» **What you have to do**
Lines before the one containing "pink box: 2 -> 0" are to be left out; that line and all after it, through the end of the material below, are to be written out exactly.

----- Available records

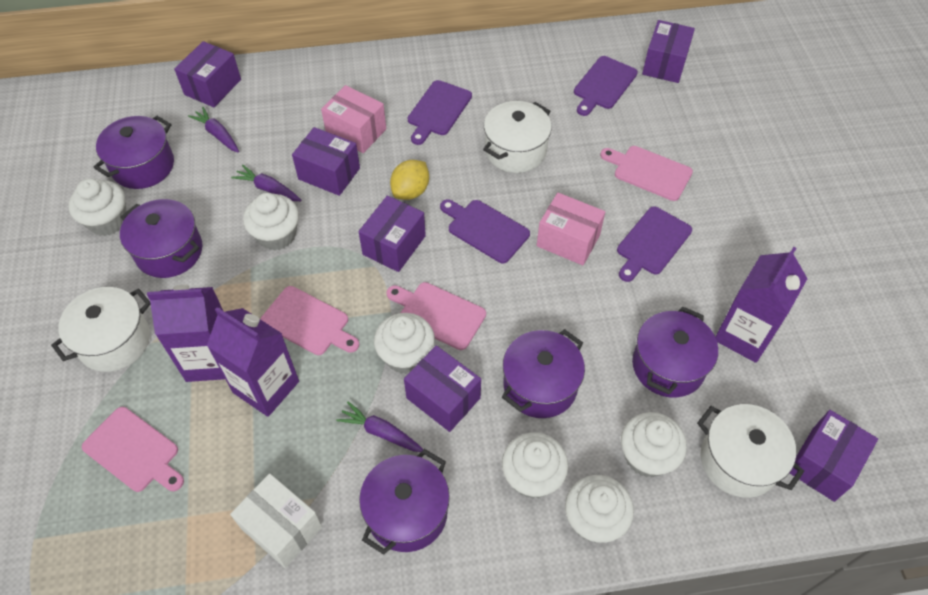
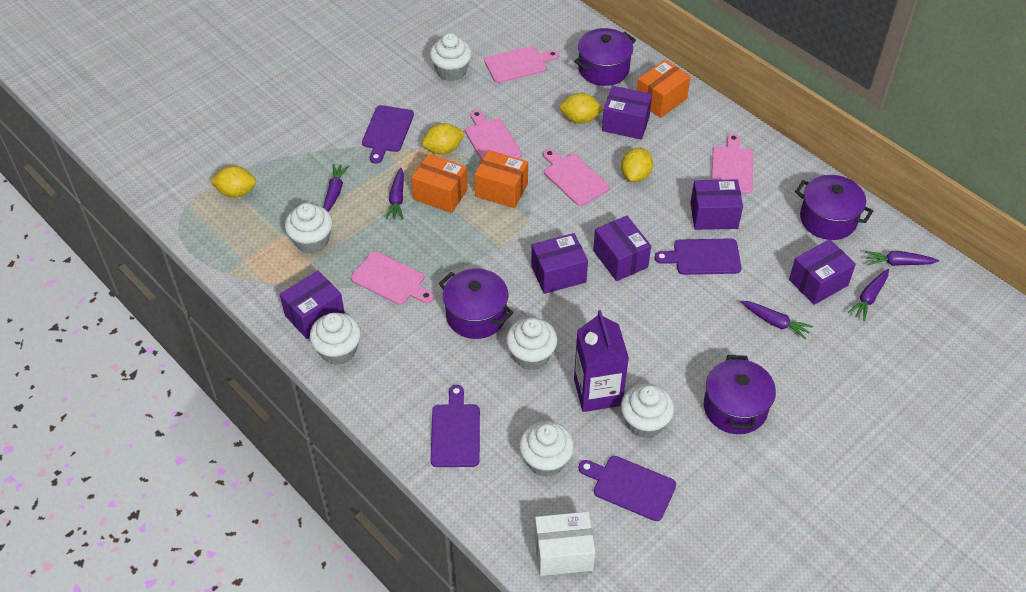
orange box: 0 -> 3
pink box: 2 -> 0
pink cutting board: 4 -> 5
purple carrot: 3 -> 5
purple carton: 3 -> 1
purple pot: 5 -> 4
white pot: 3 -> 0
yellow lemon: 1 -> 4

----------

» **Response for this exercise**
pink box: 2 -> 0
pink cutting board: 4 -> 5
purple carrot: 3 -> 5
purple carton: 3 -> 1
purple pot: 5 -> 4
white pot: 3 -> 0
yellow lemon: 1 -> 4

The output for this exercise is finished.